Task requirements
Copy out the lines of the records below, and only those lines, from the one with "building: [351,273,445,367] ->" through the one with "building: [348,262,385,307] ->", exactly as they appear.

[Start of Attachment]

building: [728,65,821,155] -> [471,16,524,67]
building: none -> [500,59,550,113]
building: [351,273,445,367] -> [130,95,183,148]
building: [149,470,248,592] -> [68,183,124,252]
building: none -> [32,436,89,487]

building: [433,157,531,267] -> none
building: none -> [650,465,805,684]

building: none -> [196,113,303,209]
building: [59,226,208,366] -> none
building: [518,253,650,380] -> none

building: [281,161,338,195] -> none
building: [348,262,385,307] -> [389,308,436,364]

[End of Attachment]
[Start of Attachment]

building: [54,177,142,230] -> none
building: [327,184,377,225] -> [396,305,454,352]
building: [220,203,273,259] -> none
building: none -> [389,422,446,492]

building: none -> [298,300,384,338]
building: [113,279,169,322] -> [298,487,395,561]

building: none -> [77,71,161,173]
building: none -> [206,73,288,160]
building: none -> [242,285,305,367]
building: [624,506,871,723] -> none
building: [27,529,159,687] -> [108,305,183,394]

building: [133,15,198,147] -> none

[End of Attachment]

Response area
building: [351,273,445,367] -> [130,95,183,148]
building: [149,470,248,592] -> [68,183,124,252]
building: none -> [32,436,89,487]

building: [433,157,531,267] -> none
building: none -> [650,465,805,684]

building: none -> [196,113,303,209]
building: [59,226,208,366] -> none
building: [518,253,650,380] -> none

building: [281,161,338,195] -> none
building: [348,262,385,307] -> [389,308,436,364]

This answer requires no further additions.